*Records for this task*:
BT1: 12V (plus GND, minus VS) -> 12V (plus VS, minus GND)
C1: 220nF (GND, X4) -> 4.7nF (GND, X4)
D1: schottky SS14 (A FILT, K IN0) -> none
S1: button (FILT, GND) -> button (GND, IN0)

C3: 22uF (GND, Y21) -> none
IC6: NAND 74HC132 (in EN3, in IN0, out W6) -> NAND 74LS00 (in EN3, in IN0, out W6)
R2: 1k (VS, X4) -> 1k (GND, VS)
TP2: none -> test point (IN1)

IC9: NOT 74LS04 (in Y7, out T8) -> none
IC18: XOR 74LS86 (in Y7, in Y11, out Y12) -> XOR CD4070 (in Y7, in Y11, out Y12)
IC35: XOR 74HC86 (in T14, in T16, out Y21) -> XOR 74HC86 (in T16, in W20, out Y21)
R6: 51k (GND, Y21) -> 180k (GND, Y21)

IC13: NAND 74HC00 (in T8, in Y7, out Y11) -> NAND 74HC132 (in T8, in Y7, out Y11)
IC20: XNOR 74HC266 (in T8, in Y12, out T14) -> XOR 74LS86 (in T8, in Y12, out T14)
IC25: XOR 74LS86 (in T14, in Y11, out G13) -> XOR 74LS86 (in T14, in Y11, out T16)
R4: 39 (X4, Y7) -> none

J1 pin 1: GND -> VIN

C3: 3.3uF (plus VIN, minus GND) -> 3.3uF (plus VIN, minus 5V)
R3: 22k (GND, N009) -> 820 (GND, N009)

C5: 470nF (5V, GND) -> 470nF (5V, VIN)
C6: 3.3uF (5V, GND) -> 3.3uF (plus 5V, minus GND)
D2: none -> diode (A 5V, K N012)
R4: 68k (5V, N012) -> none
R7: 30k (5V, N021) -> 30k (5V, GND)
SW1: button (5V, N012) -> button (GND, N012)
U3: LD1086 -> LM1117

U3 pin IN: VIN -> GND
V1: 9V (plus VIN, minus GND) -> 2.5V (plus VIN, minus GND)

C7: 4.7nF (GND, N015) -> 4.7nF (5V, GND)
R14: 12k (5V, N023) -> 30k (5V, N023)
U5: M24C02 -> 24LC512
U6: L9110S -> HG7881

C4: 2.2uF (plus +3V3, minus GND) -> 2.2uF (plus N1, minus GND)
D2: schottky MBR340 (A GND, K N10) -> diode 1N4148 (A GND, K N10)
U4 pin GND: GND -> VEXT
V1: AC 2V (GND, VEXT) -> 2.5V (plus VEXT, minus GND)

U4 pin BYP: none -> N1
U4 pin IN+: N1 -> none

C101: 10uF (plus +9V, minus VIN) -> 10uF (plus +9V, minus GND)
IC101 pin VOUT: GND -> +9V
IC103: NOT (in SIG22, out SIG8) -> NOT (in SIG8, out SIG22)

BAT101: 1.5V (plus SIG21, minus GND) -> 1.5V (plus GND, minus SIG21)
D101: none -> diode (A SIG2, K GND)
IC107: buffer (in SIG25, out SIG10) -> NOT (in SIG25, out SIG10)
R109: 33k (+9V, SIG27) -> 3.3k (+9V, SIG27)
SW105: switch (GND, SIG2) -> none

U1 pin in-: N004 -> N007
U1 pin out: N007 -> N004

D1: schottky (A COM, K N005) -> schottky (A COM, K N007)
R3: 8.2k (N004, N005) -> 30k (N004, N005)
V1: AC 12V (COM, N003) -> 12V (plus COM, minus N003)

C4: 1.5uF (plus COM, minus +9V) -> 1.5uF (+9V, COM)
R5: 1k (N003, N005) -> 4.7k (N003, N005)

*Your assignment*: Each line of the data that contains "button" should be counted; please give only the number.

*Answer*: 2